Set the listing down exactly; no pictures.

-- MATERIAL PROVIDED follows --

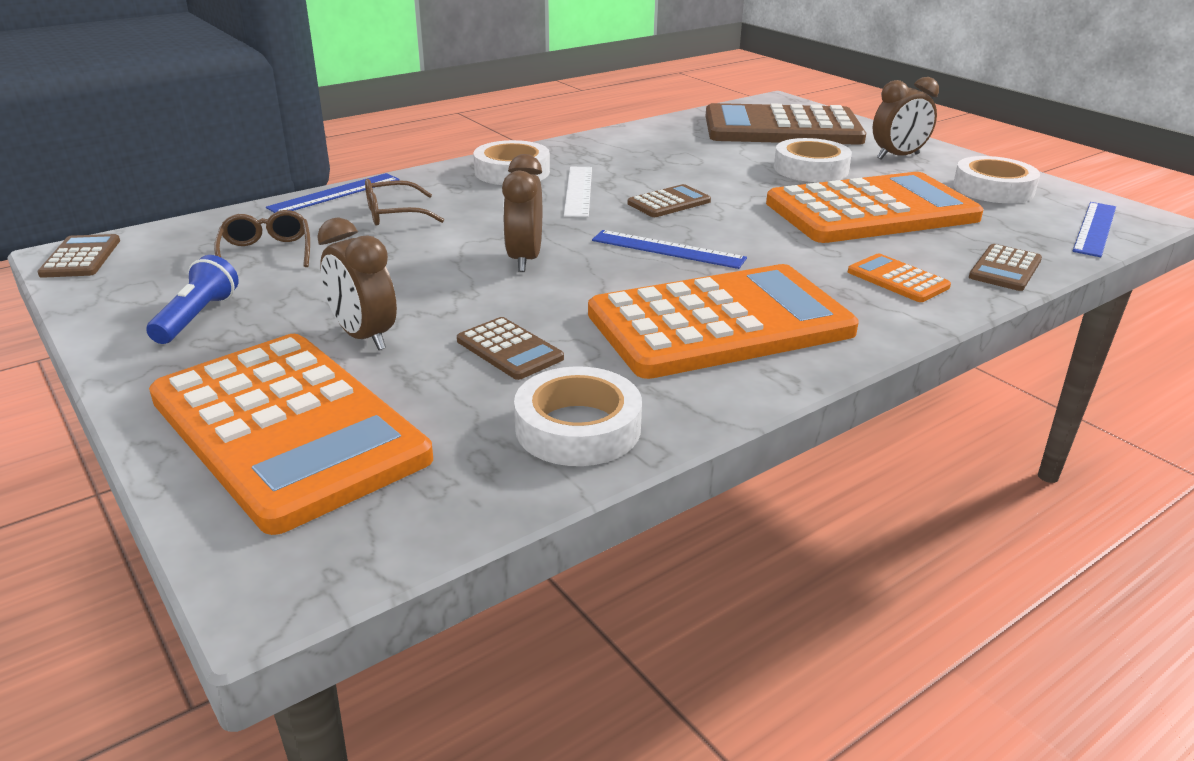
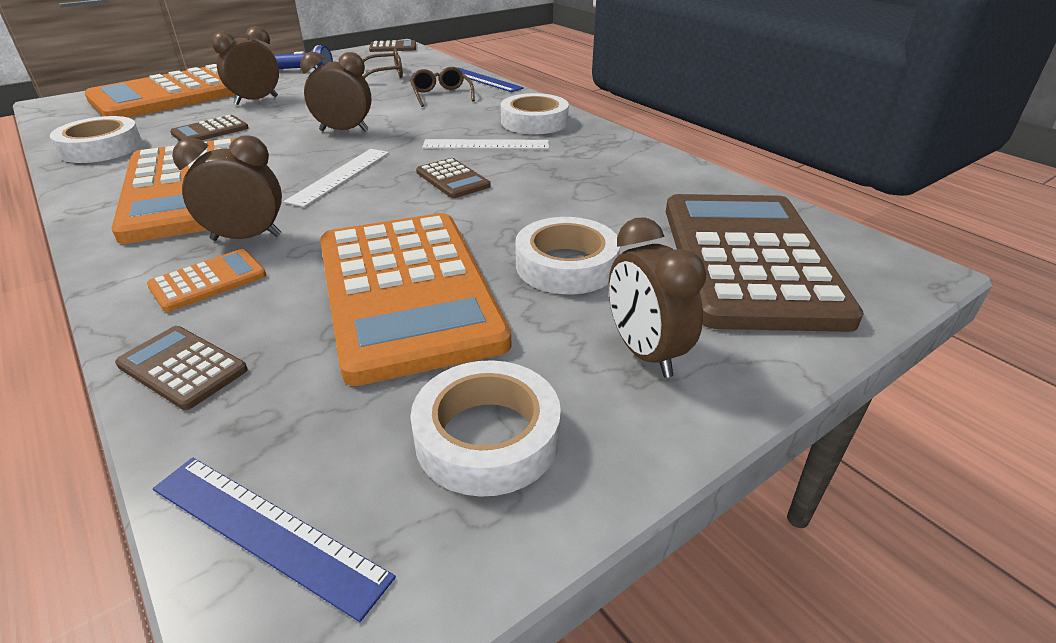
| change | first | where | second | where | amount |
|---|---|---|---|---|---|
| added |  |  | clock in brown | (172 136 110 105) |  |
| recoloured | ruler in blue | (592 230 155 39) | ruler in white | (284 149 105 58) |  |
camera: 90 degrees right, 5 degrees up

-- MATERIAL PROVIDED concluded --

_EXERCISE OUTPUT_.
| change | first | where | second | where | amount |
|---|---|---|---|---|---|
| added |  |  | clock in brown | (172 136 110 105) |  |
| recoloured | ruler in blue | (592 230 155 39) | ruler in white | (284 149 105 58) |  |
camera: 90 degrees right, 5 degrees up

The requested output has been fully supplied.